start Rows

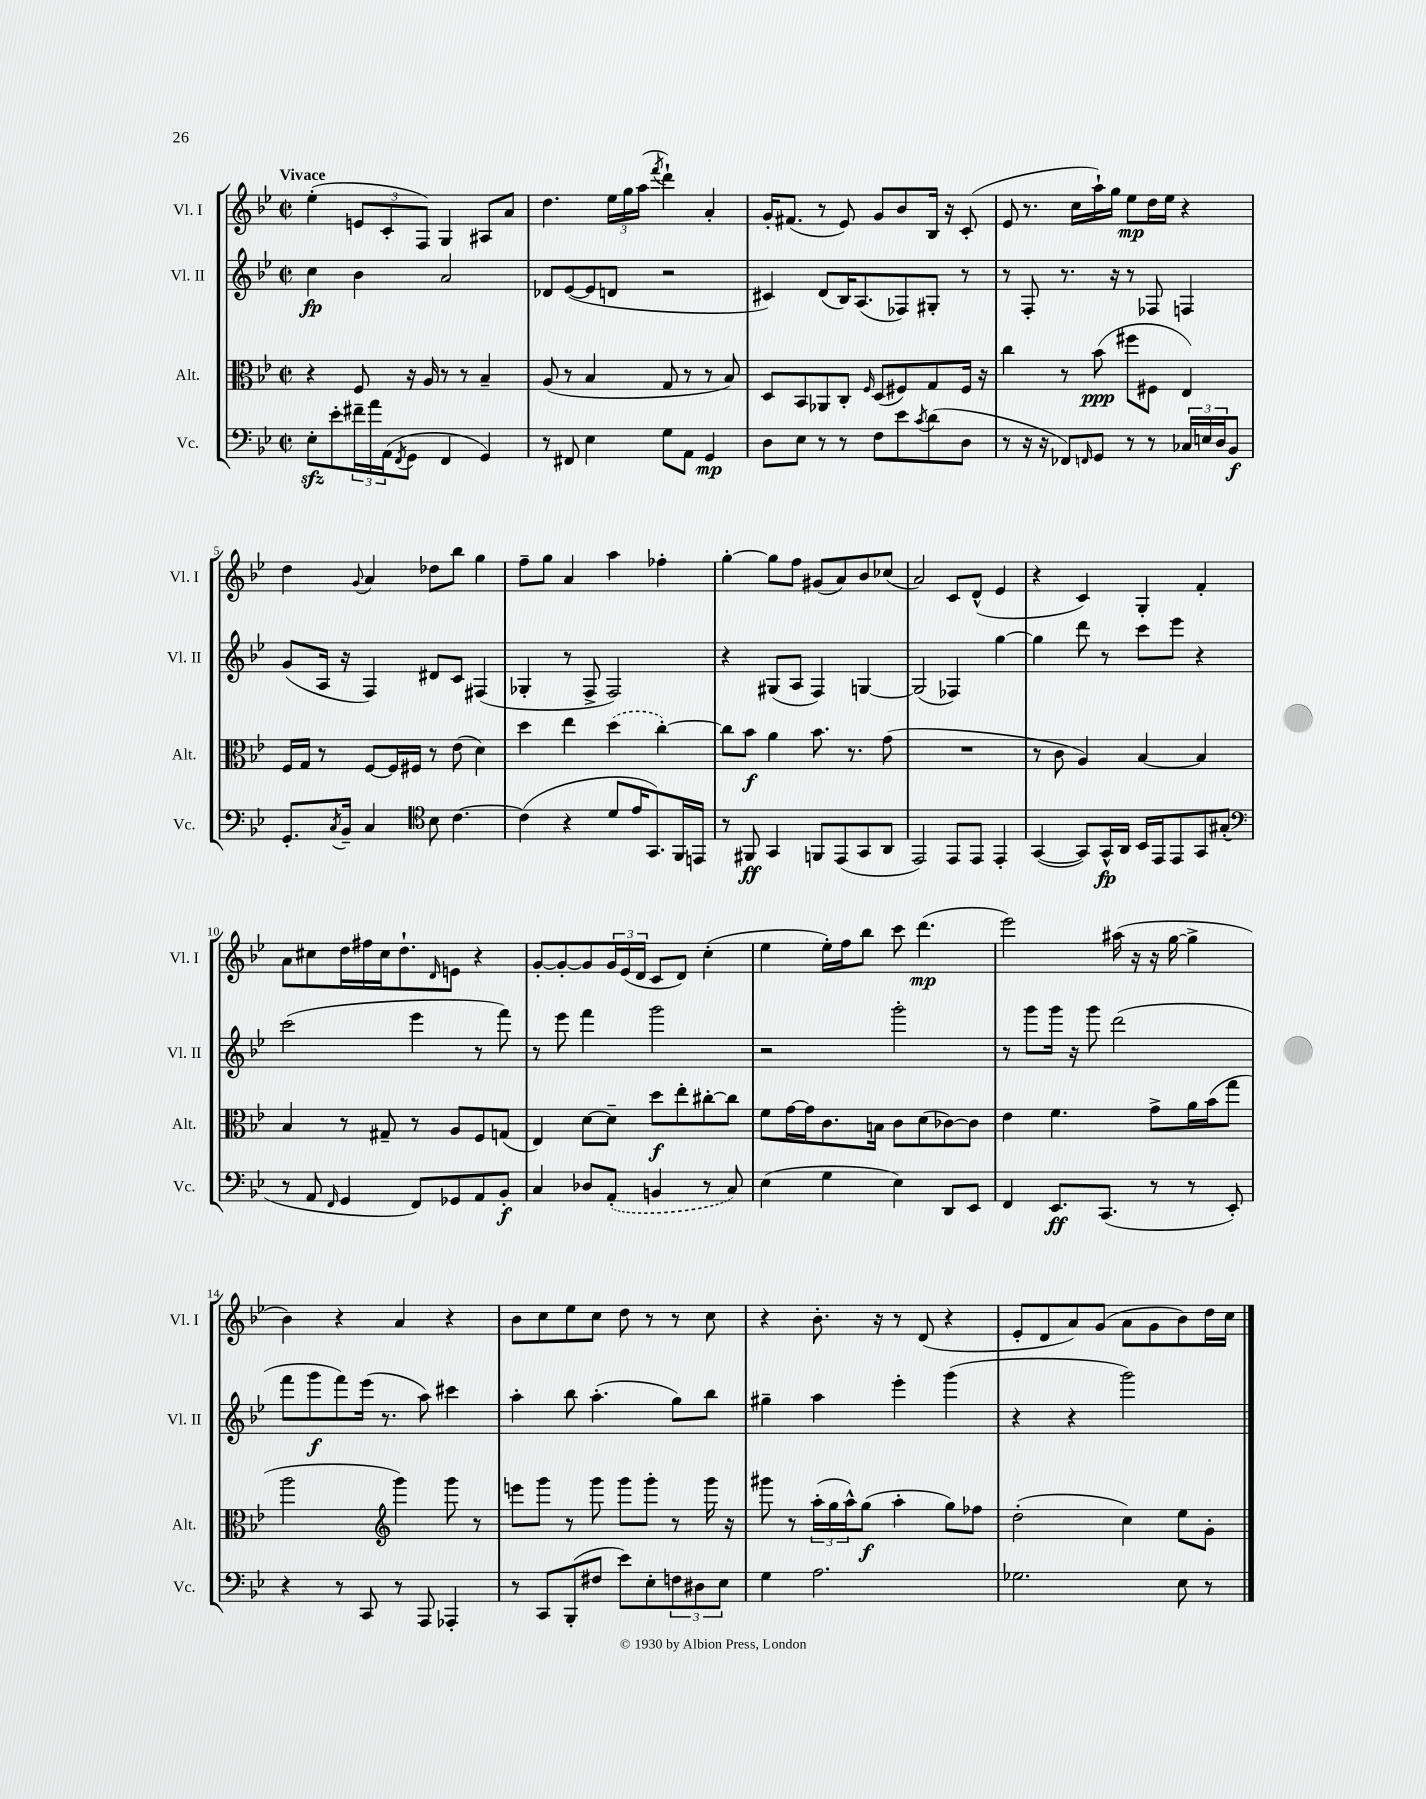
<<
\new StaffGroup <<
\new Staff = "s0" \with { instrumentName = "Vl. I" shortInstrumentName = "Vl. I" } {
    \clef treble \key bes \major \defaultTimeSignature \time 2/2 \tempo "Vivace"
    ees''4-.( \tuplet 3/2 { e'8 c'8-. f8) } g4 ais8 a'8 |
    d''4. \tuplet 3/2 { ees''16 g''16 a''16( } \acciaccatura { f'''8 } d'''4-!) a'4-. |
    g'16-. fis'8.( r8 ees'8) g'8 bes'8 bes16 r16 c'8-.( |
    ees'8 r8. c''16 a''16-!) g''16 ees''8\mp d''16 ees''16 r4 |
    d''4 \appoggiatura { g'8 } a'4 des''8 bes''8 g''4 |
    f''8-- g''8 a'4 a''4 fes''4-. |
    g''4~-. g''8 f''8 gis'8( a'8) bes'8 ces''8( |
    a'2) c'8 d'8-^( ees'4 |
    r4 c'4) g4-. f'4-. |
    a'8 cis''8 d''16 fis''16 cis''16 d''8.-! \grace { d'16 } e'8 r4 |
    g'8~-. g'8~-. g'8 \tuplet 3/2 { g'16 ees'16( d'16 } c'8 d'8) c''4-.( |
    ees''4 ees''16-.) f''16 bes''8 c'''8 d'''4.\mp( |
    ees'''2) ais''16( r16 r16 g''16~ g''4-> |
    bes'4) r4 a'4 r4 |
    bes'8 c''8 ees''8 c''8 d''8 r8 r8 c''8 |
    r4 bes'8.-. r16 r8 d'8( r4 |
    ees'8-. d'8 a'8) g'8( a'8 g'8 bes'8) d''16 c''16 \bar "|." |
}
\new Staff = "s1" \with { instrumentName = "Vl. II" shortInstrumentName = "Vl. II" } {
    \clef treble \key bes \major \defaultTimeSignature \time 2/2
    c''4\fp bes'4 a'2 |
    des'8 ees'8~( ees'8 d'8 r2 |
    cis'4) d'8( bes16) a8.( fes8) gis8-. r8 |
    r8 f8-. r8. r16 r8 fes8 f4 |
    g'8( a16 r16 f4) dis'8 c'8 fis4( |
    ges4-. r8 f8-> f2) |
    r4 gis8( a8 f4) g4~ |
    g2( fes4) g''4~ |
    g''4 d'''8 r8 c'''8 ees'''8 r4 |
    c'''2( ees'''4 r8 f'''8) |
    r8 ees'''8 f'''4 g'''2 |
    r2 g'''2-. |
    r8 g'''8 g'''16 r16 g'''8 d'''2( |
    f'''8 g'''8\f f'''8) ees'''16( r8. a''8) cis'''4 |
    a''4-. bes''8 a''4.-.( g''8) bes''8 |
    gis''4-- a''4 ees'''4-. g'''4( |
    r4 r4 g'''2) \bar "|." |
}
\new Staff = "s2" \with { instrumentName = "Alt." shortInstrumentName = "Alt." } {
    \clef alto \key bes \major \defaultTimeSignature \time 2/2
    r4 f8 r16 a16 r8 r8 bes4-- |
    a8( r8 bes4 g8 r8 r8 bes8) |
    d8 bes,8 aes,8 c8-. \grace { f16 } d8( fis8) g8 fis16 r16 |
    c''4 r8 bes'8\ppp( fis''8 fis8 ees4) |
    f16 g16 r8 f8~ f16 fis16 r8 ees'8( d'4) |
    d''4 ees''4 \once \slurDashed d''4( c''4~-.) |
    c''8 bes'8\f a'4 bes'8. r8. g'8( |
    R1 |
    r8 c'8 a4) bes4~ bes4 |
    bes4 r8 gis8-- r8 a8 f8 g8( |
    ees4) d'8~ d'8-- d''8\f ees''8-. cis''8~-. cis''8 |
    f'8 g'16~ g'16 c'8. b16 c'8 d'8( ces'8~) ces'8 |
    ees'4 f'4. g'8-> a'16 bes'16( g''8 |
    a''2 \clef treble g'''4) g'''8 r8 |
    e'''8 g'''8 r8 g'''8 g'''8 g'''8-. r8 g'''16 r16 |
    gis'''8 r8 \tuplet 3/2 { a''16-.( g''16 a''16-^) } g''8\f( a''4-. g''8) fes''8 |
    d''2-.( c''4) ees''8 g'8-. \bar "|." |
}
\new Staff = "s3" \with { instrumentName = "Vc." shortInstrumentName = "Vc." } {
    \clef bass \key bes \major \defaultTimeSignature \time 2/2
    ees8-.\sfz ees'8-. \tuplet 3/2 { fis'16-- a'16 a,16( } \acciaccatura { f,8 } g,8 f,4 g,4) |
    r8 fis,8 ees4 g8 a,8 g,4\mp |
    d8 ees8 r8 r8 f8 ees'8 \acciaccatura { c'8 } d'8( d8 |
    r8 r16 r16 fes,8) \grace { f,16 } g,8 r8 r8 \tuplet 3/2 { ces16 e16 d16 } bes,8\f |
    g,8.-. \acciaccatura { c8 } bes,16-- c4 \clef tenor bes8 c'4.~ |
    c'4( r4 d'8 ees'16 g,8.) f,16 e,16 |
    r8 fis,8\ff g,4 f,8 ees,8( g,8 a,8 |
    ees,2) ees,8 ees,8 ees,4-. |
    g,4~( g,8) g,16-^\fp a,16 bes,16 ees,16 ees,8 g,8 gis8-.( |
    \clef bass r8 a,8 \grace { f,16 } g,4 f,8) ges,8 a,8 bes,8-.\f |
    c4 des8 \once \slurDashed a,8-.( b,4 r8 c8) |
    ees4( g4 ees4) d,8 ees,8 |
    f,4 ees,8.\ff c,8.( r8 r8 ees,8-.) |
    r4 r8 c,8 r8 a,,8 aes,,4-. |
    r8 c,8 bes,,8-.( fis8 ees'8) ees8-. \tuplet 3/2 { f8 dis8 ees8 } |
    g4 a2. |
    ges2. ees8 r8 \bar "|." |
}
>>
>>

end Rows

* [Task requirements] Copy the notation text in the rows above character for character, leaving the pictures out.

* [Problem solution]
<<
\new StaffGroup <<
\new Staff = "s0" \with { instrumentName = "Vl. I" shortInstrumentName = "Vl. I" } {
    \clef treble \key bes \major \defaultTimeSignature \time 2/2 \tempo "Vivace"
    ees''4-.( \tuplet 3/2 { e'8 c'8-. f8) } g4 ais8 a'8 |
    d''4. \tuplet 3/2 { ees''16 g''16 a''16( } \acciaccatura { f'''8 } d'''4-!) a'4-. |
    g'16-. fis'8.( r8 ees'8) g'8 bes'8 bes16 r16 c'8-.( |
    ees'8 r8. c''16 a''16-!) g''16 ees''8\mp d''16 ees''16 r4 |
    d''4 \appoggiatura { g'8 } a'4 des''8 bes''8 g''4 |
    f''8-- g''8 a'4 a''4 fes''4-. |
    g''4~-. g''8 f''8 gis'8( a'8) bes'8 ces''8( |
    a'2) c'8 d'8-^( ees'4 |
    r4 c'4) g4-. f'4-. |
    a'8 cis''8 d''16 fis''16 cis''16 d''8.-! \grace { d'16 } e'8 r4 |
    g'8~-. g'8~-. g'8 \tuplet 3/2 { g'16 ees'16( d'16 } c'8 d'8) c''4-.( |
    ees''4 ees''16-.) f''16 bes''8 c'''8 d'''4.\mp( |
    ees'''2) ais''16( r16 r16 g''16~ g''4-> |
    bes'4) r4 a'4 r4 |
    bes'8 c''8 ees''8 c''8 d''8 r8 r8 c''8 |
    r4 bes'8.-. r16 r8 d'8( r4 |
    ees'8-. d'8 a'8) g'8( a'8 g'8 bes'8) d''16 c''16 \bar "|." |
}
\new Staff = "s1" \with { instrumentName = "Vl. II" shortInstrumentName = "Vl. II" } {
    \clef treble \key bes \major \defaultTimeSignature \time 2/2
    c''4\fp bes'4 a'2 |
    des'8 ees'8~( ees'8 d'8 r2 |
    cis'4) d'8( bes16) a8.( fes8) gis8-. r8 |
    r8 f8-. r8. r16 r8 fes8 f4 |
    g'8( a16 r16 f4) dis'8 c'8 fis4( |
    ges4-. r8 f8-> f2) |
    r4 gis8( a8 f4) g4~ |
    g2( fes4) g''4~ |
    g''4 d'''8 r8 c'''8 ees'''8 r4 |
    c'''2( ees'''4 r8 f'''8) |
    r8 ees'''8 f'''4 g'''2 |
    r2 g'''2-. |
    r8 g'''8 g'''16 r16 g'''8 d'''2( |
    f'''8 g'''8\f f'''8) ees'''16( r8. a''8) cis'''4 |
    a''4-. bes''8 a''4.-.( g''8) bes''8 |
    gis''4-- a''4 ees'''4-. g'''4( |
    r4 r4 g'''2) \bar "|." |
}
\new Staff = "s2" \with { instrumentName = "Alt." shortInstrumentName = "Alt." } {
    \clef alto \key bes \major \defaultTimeSignature \time 2/2
    r4 f8 r16 a16 r8 r8 bes4-- |
    a8( r8 bes4 g8 r8 r8 bes8) |
    d8 bes,8 aes,8 c8-. \grace { f16 } d8( fis8) g8 fis16 r16 |
    c''4 r8 bes'8\ppp( fis''8 fis8 ees4) |
    f16 g16 r8 f8~ f16 fis16 r8 ees'8( d'4) |
    d''4 ees''4 \once \slurDashed d''4( c''4~-.) |
    c''8 bes'8\f a'4 bes'8. r8. g'8( |
    R1 |
    r8 c'8 a4) bes4~ bes4 |
    bes4 r8 gis8-- r8 a8 f8 g8( |
    ees4) d'8~ d'8-- d''8\f ees''8-. cis''8~-. cis''8 |
    f'8 g'16~ g'16 c'8. b16 c'8 d'8( ces'8~) ces'8 |
    ees'4 f'4. g'8-> a'16 bes'16( g''8 |
    a''2 \clef treble g'''4) g'''8 r8 |
    e'''8 g'''8 r8 g'''8 g'''8 g'''8-. r8 g'''16 r16 |
    gis'''8 r8 \tuplet 3/2 { a''16-.( g''16 a''16-^) } g''8\f( a''4-. g''8) fes''8 |
    d''2-.( c''4) ees''8 g'8-. \bar "|." |
}
\new Staff = "s3" \with { instrumentName = "Vc." shortInstrumentName = "Vc." } {
    \clef bass \key bes \major \defaultTimeSignature \time 2/2
    ees8-.\sfz ees'8-. \tuplet 3/2 { fis'16-- a'16 a,16( } \acciaccatura { f,8 } g,8 f,4 g,4) |
    r8 fis,8 ees4 g8 a,8 g,4\mp |
    d8 ees8 r8 r8 f8 ees'8 \acciaccatura { c'8 } d'8( d8 |
    r8 r16 r16 fes,8) \grace { f,16 } g,8 r8 r8 \tuplet 3/2 { ces16 e16 d16 } bes,8\f |
    g,8.-. \acciaccatura { c8 } bes,16-- c4 \clef tenor bes8 c'4.~ |
    c'4( r4 d'8 ees'16 g,8.) f,16 e,16 |
    r8 fis,8\ff g,4 f,8 ees,8( g,8 a,8 |
    ees,2) ees,8 ees,8 ees,4-. |
    g,4~( g,8) g,16-^\fp a,16 bes,16 ees,16 ees,8 g,8 gis8-.( |
    \clef bass r8 a,8 \grace { f,16 } g,4 f,8) ges,8 a,8 bes,8-.\f |
    c4 des8 \once \slurDashed a,8-.( b,4 r8 c8) |
    ees4( g4 ees4) d,8 ees,8 |
    f,4 ees,8.\ff c,8.( r8 r8 ees,8-.) |
    r4 r8 c,8 r8 a,,8 aes,,4-. |
    r8 c,8 bes,,8-.( fis8 ees'8) ees8-. \tuplet 3/2 { f8 dis8 ees8 } |
    g4 a2. |
    ges2. ees8 r8 \bar "|." |
}
>>
>>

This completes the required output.